■ Task directions ■
Return every line of the records below word for word, omitting the pictures.

-- start of Input material --

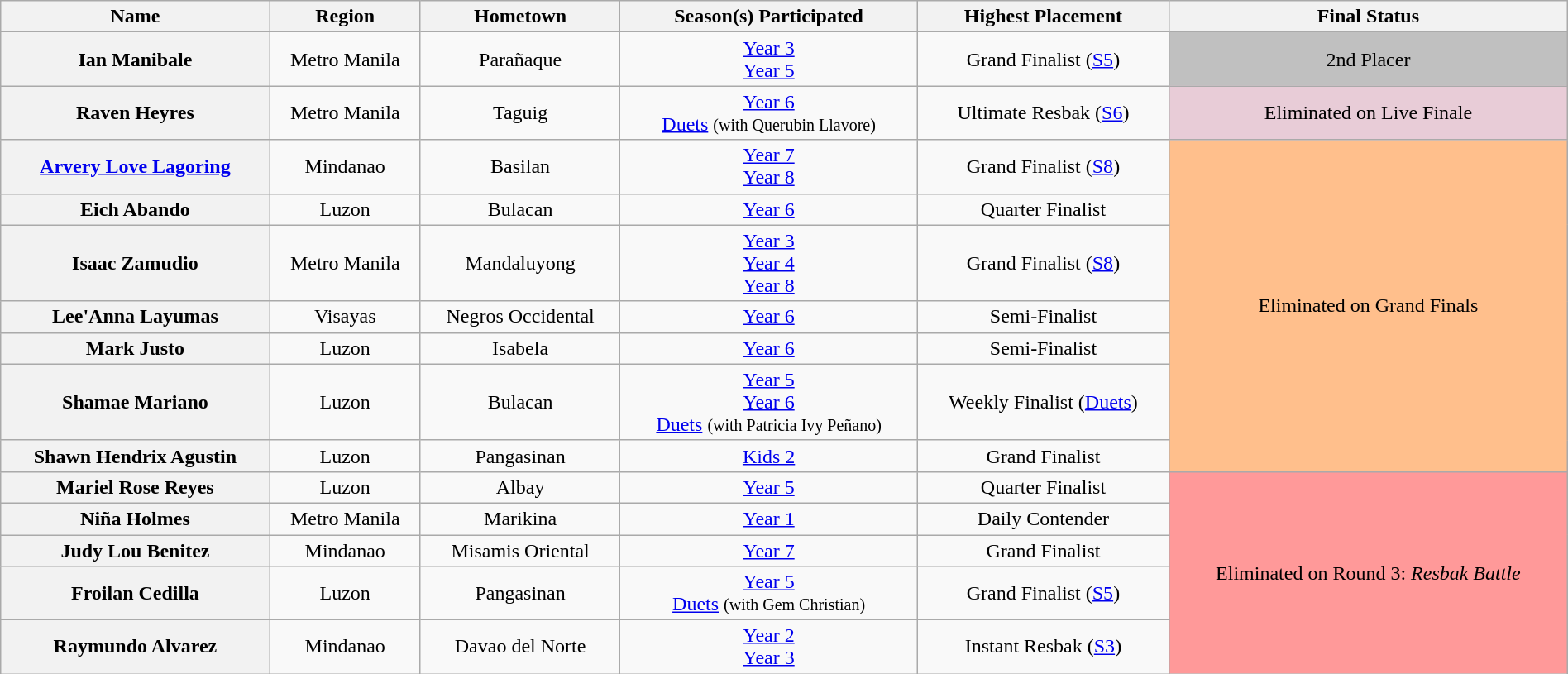
Parañaque (519, 60)
Marikina (519, 519)
Year 2Year 3 (769, 647)
Raven Heyres (136, 112)
Eliminated on Round 3: Resbak Battle (1369, 572)
Ian Manibale (136, 60)
Shamae Mariano (136, 402)
Arvery Love Lagoring (136, 167)
Year 5Year 6Duets (with Patricia Ivy Peñano) (769, 402)
Year 7 (769, 550)
Basilan (519, 167)
Isabela (519, 348)
Hometown (519, 17)
Isaac Zamudio (136, 263)
Year 1 (769, 519)
Kids 2 (769, 456)
Final Status (1369, 17)
Year 7Year 8 (769, 167)
Lee'Anna Layumas (136, 317)
Ultimate Resbak (S6) (1043, 112)
Year 5Duets (with Gem Christian) (769, 594)
Albay (519, 487)
Davao del Norte (519, 647)
Mark Justo (136, 348)
2nd Placer (1369, 60)
Raymundo Alvarez (136, 647)
Niña Holmes (136, 519)
Year 5 (769, 487)
Eliminated on Live Finale (1369, 112)
Year 3Year 5 (769, 60)
Year 6Duets (with Querubin Llavore) (769, 112)
Name (136, 17)
Shawn Hendrix Agustin (136, 456)
Taguig (519, 112)
Eich Abando (136, 209)
Daily Contender (1043, 519)
Weekly Finalist (Duets) (1043, 402)
Year 3Year 4Year 8 (769, 263)
Mariel Rose Reyes (136, 487)
Froilan Cedilla (136, 594)
Mandaluyong (519, 263)
Judy Lou Benitez (136, 550)
Region (345, 17)
Visayas (345, 317)
Eliminated on Grand Finals (1369, 306)
Instant Resbak (S3) (1043, 647)
Season(s) Participated (769, 17)
Negros Occidental (519, 317)
Misamis Oriental (519, 550)
Highest Placement (1043, 17)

-- end of Input material --

■ The response ■
Parañaque (519, 60)
Marikina (519, 519)
Year 2Year 3 (769, 647)
Raven Heyres (136, 112)
Eliminated on Round 3: Resbak Battle (1369, 572)
Ian Manibale (136, 60)
Shamae Mariano (136, 402)
Arvery Love Lagoring (136, 167)
Year 5Year 6Duets (with Patricia Ivy Peñano) (769, 402)
Year 7 (769, 550)
Basilan (519, 167)
Isabela (519, 348)
Hometown (519, 17)
Isaac Zamudio (136, 263)
Year 1 (769, 519)
Kids 2 (769, 456)
Final Status (1369, 17)
Year 7Year 8 (769, 167)
Lee'Anna Layumas (136, 317)
Ultimate Resbak (S6) (1043, 112)
Year 5Duets (with Gem Christian) (769, 594)
Albay (519, 487)
Davao del Norte (519, 647)
Mark Justo (136, 348)
2nd Placer (1369, 60)
Raymundo Alvarez (136, 647)
Niña Holmes (136, 519)
Year 5 (769, 487)
Eliminated on Live Finale (1369, 112)
Year 3Year 5 (769, 60)
Year 6Duets (with Querubin Llavore) (769, 112)
Name (136, 17)
Shawn Hendrix Agustin (136, 456)
Taguig (519, 112)
Eich Abando (136, 209)
Daily Contender (1043, 519)
Weekly Finalist (Duets) (1043, 402)
Year 3Year 4Year 8 (769, 263)
Mariel Rose Reyes (136, 487)
Froilan Cedilla (136, 594)
Mandaluyong (519, 263)
Judy Lou Benitez (136, 550)
Region (345, 17)
Visayas (345, 317)
Eliminated on Grand Finals (1369, 306)
Instant Resbak (S3) (1043, 647)
Season(s) Participated (769, 17)
Negros Occidental (519, 317)
Misamis Oriental (519, 550)
Highest Placement (1043, 17)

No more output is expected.